»»
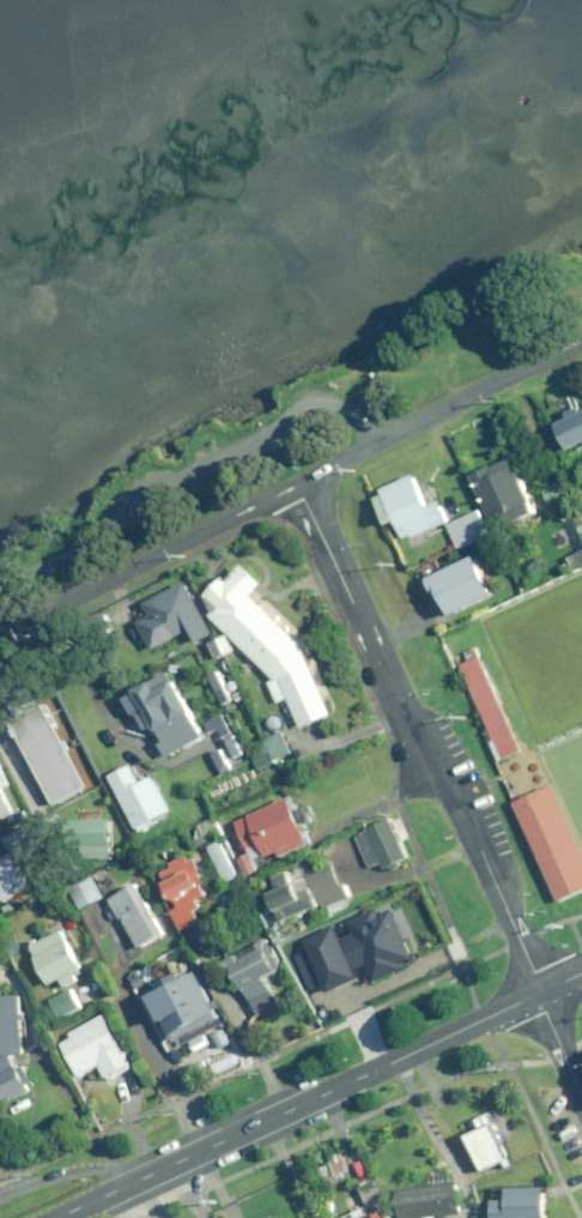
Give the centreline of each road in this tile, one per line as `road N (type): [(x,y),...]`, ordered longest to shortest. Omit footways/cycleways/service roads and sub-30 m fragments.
road 1 (residential): [(542,993),(459,800),(406,721),(299,485)]
road 2 (residential): [(58,1217),(542,993)]
road 3 (residential): [(0,637),(299,485)]
road 4 (residential): [(299,485),(581,343)]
««
What you will do:
Pictures stay out of this copy; write out the entries above exactly.

Solution for this problem:
Give the centreline of each road in this tile, one per line as `road N (type): [(x,y),...]`, ordered longest to shortest. Omit footways/cycleways/service roads and sub-30 m fragments.
road 1 (residential): [(542,993),(459,800),(406,721),(299,485)]
road 2 (residential): [(58,1217),(542,993)]
road 3 (residential): [(0,637),(299,485)]
road 4 (residential): [(299,485),(581,343)]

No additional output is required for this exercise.